[Data in this exercise]:
:::

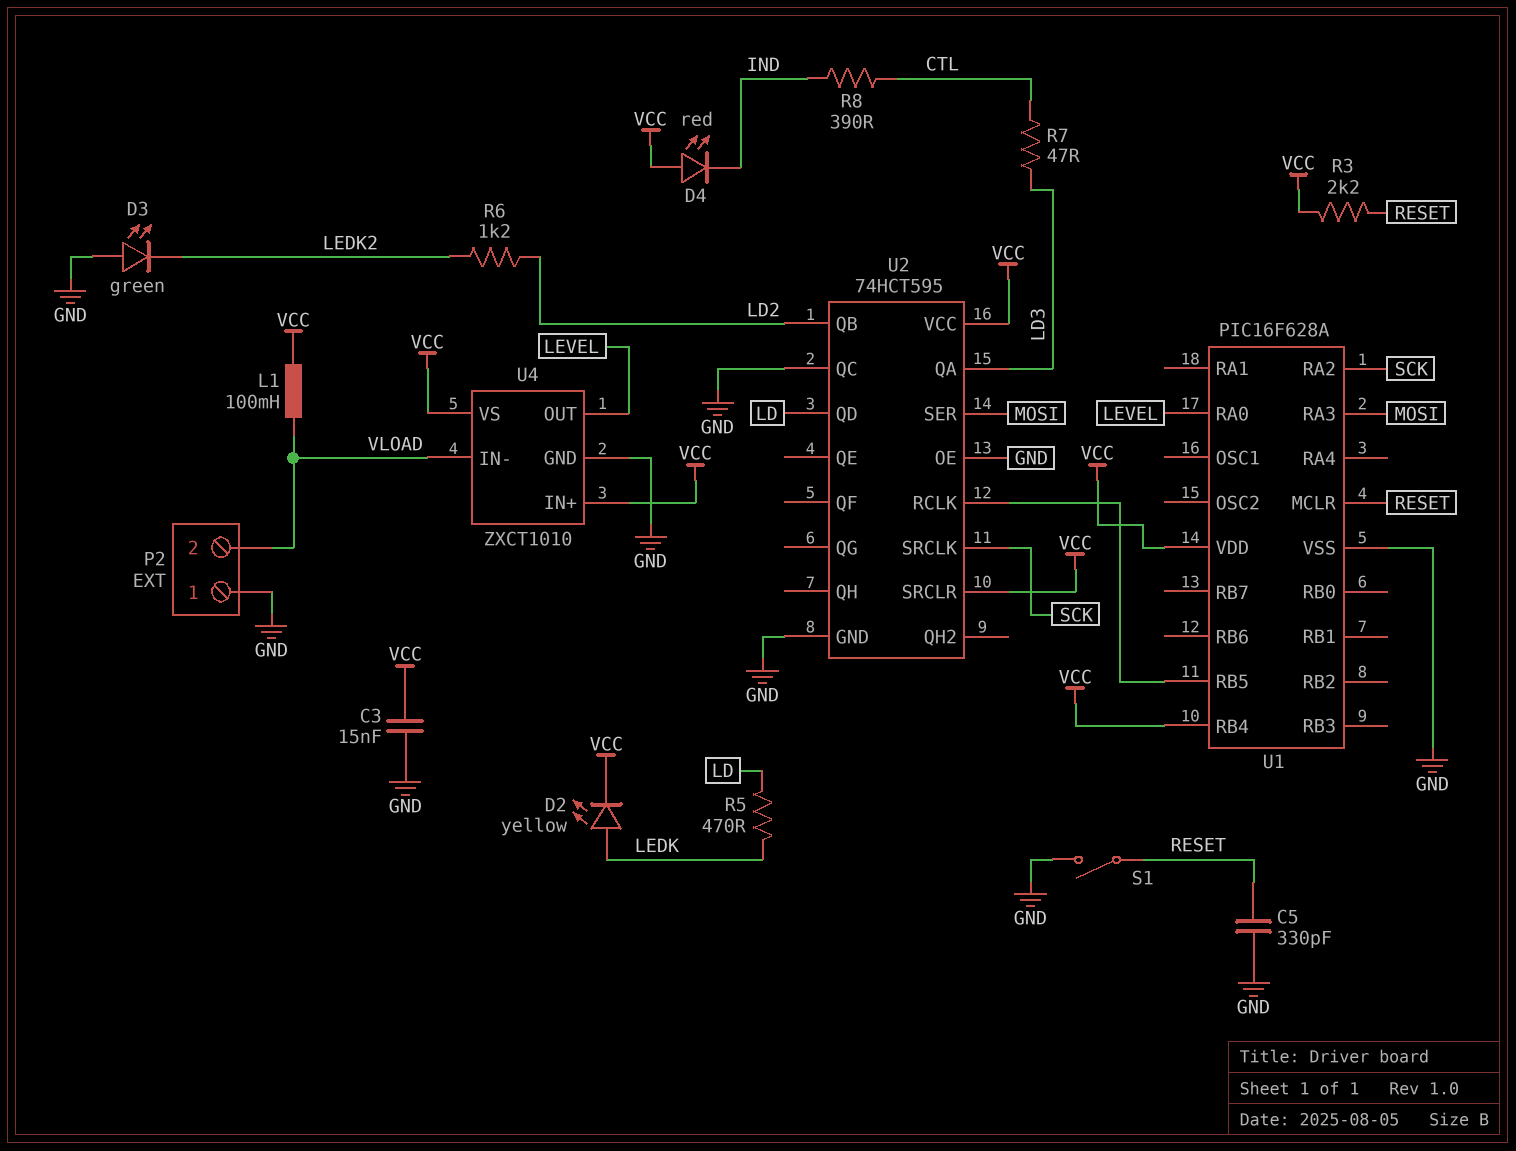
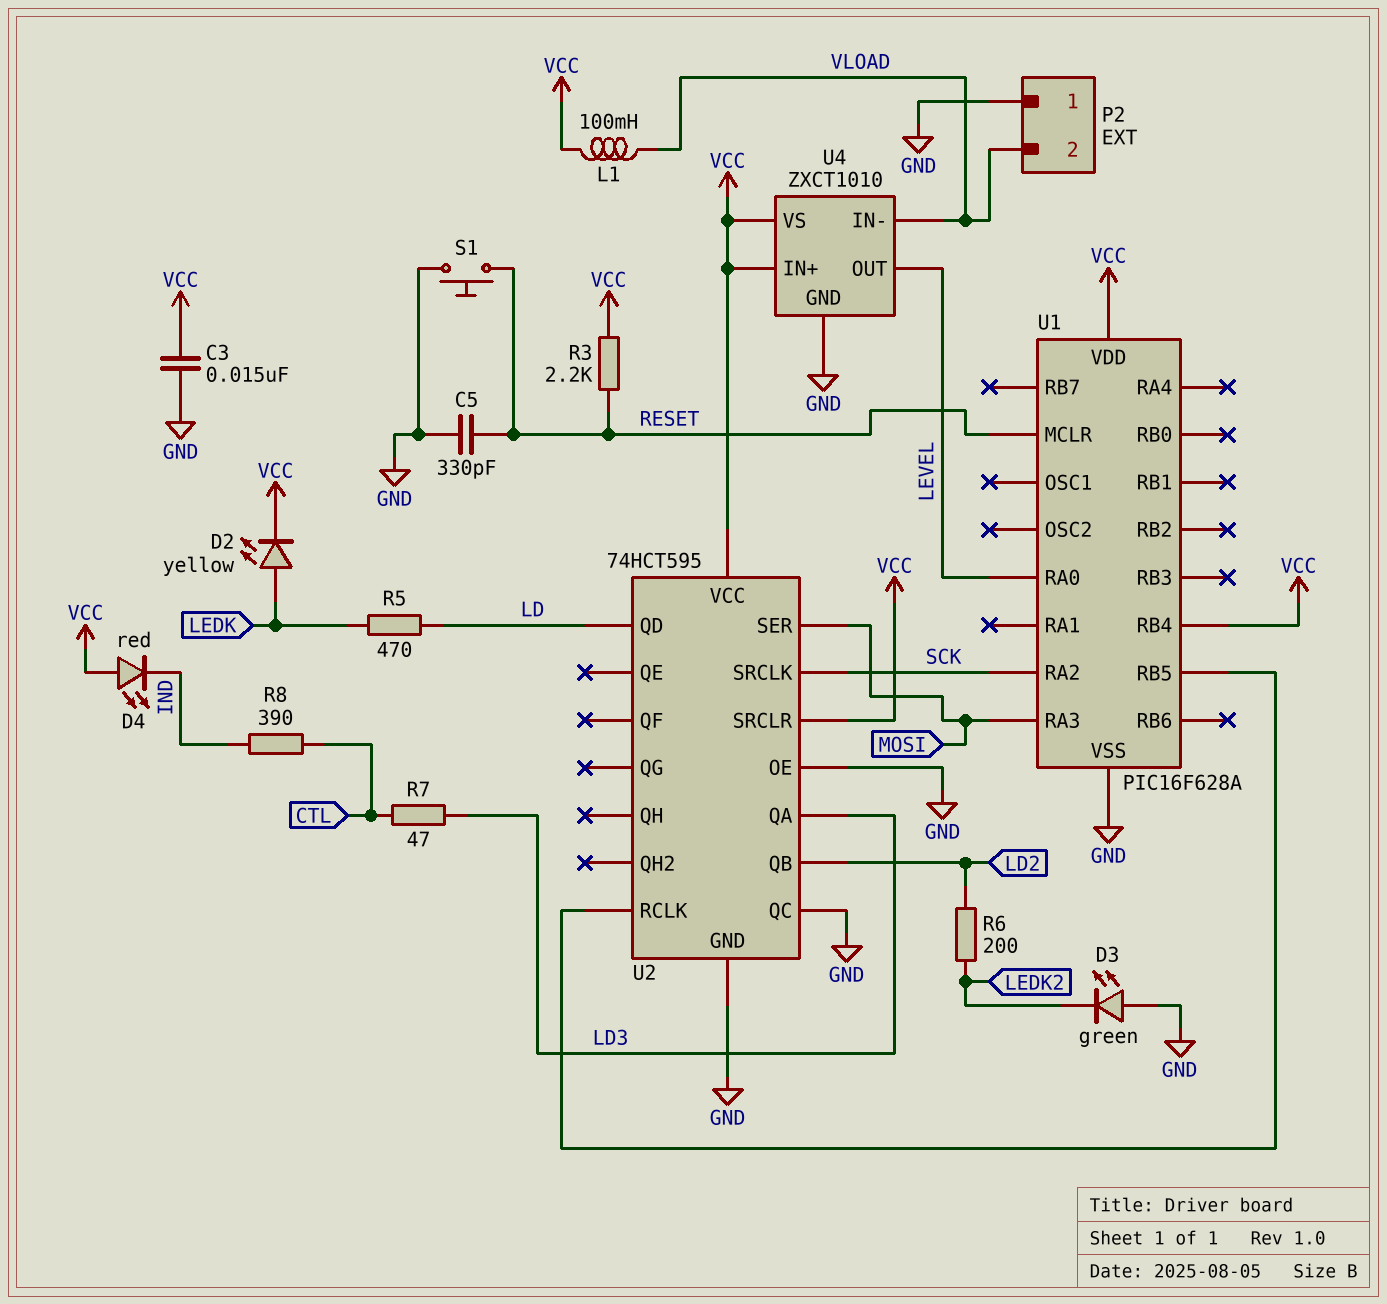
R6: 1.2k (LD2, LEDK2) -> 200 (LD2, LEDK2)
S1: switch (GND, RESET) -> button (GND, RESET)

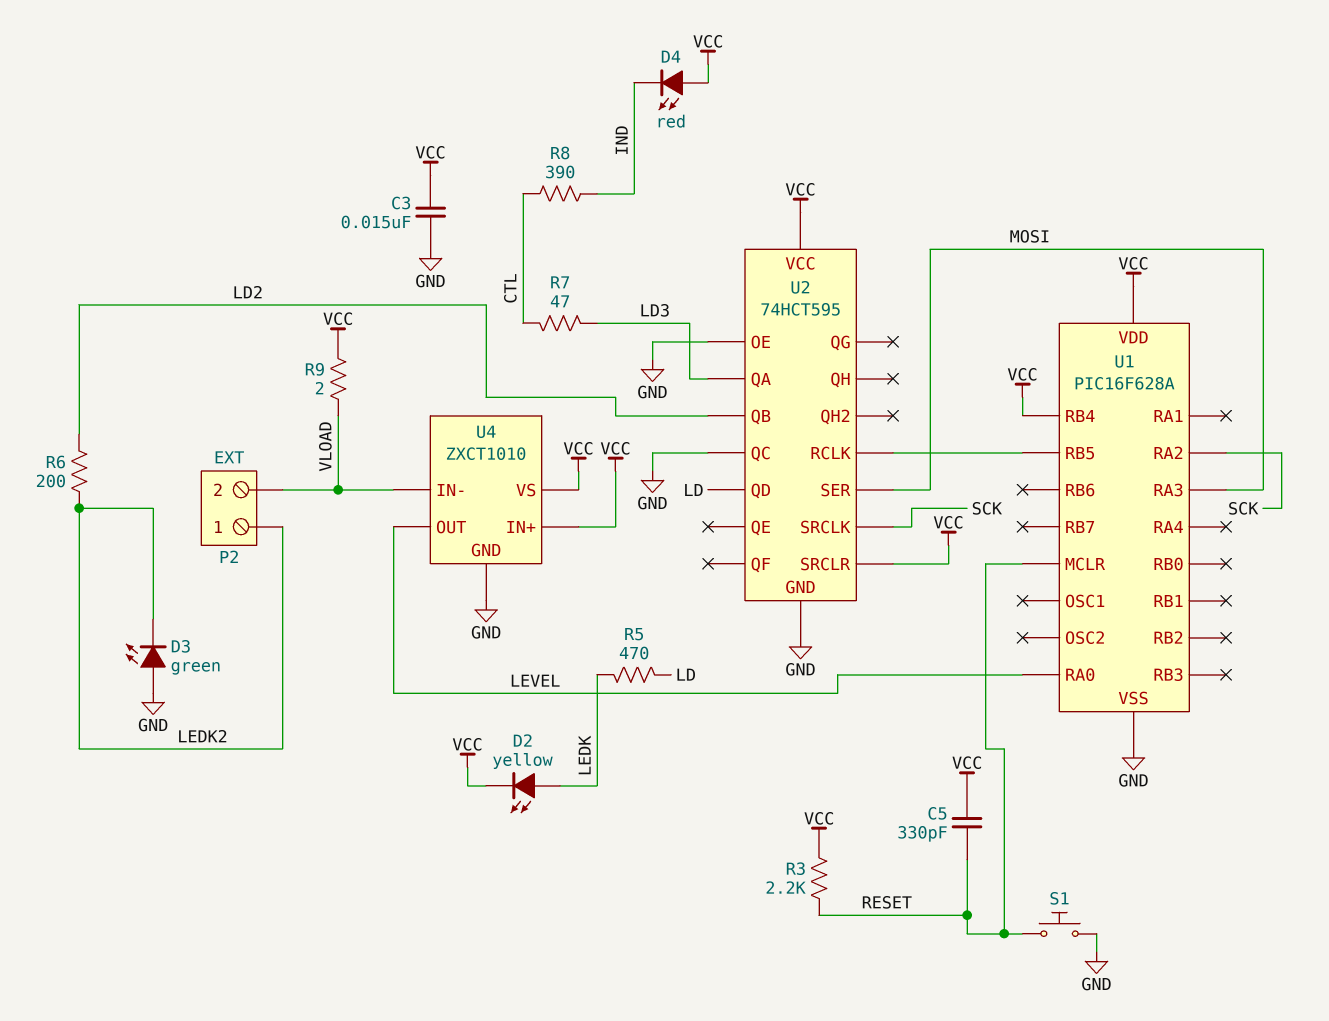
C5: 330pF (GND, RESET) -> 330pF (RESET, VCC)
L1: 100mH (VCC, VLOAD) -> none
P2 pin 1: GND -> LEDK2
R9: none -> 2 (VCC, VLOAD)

:::

[Work request]:
Set down the line that contains "C5: 330pF (GND, RESET) -> 330pF (RESET, VCC)" exactly. Do the same for each later line of the data, through the end, and add nothing.

[Result for this exercise]:
C5: 330pF (GND, RESET) -> 330pF (RESET, VCC)
L1: 100mH (VCC, VLOAD) -> none
P2 pin 1: GND -> LEDK2
R9: none -> 2 (VCC, VLOAD)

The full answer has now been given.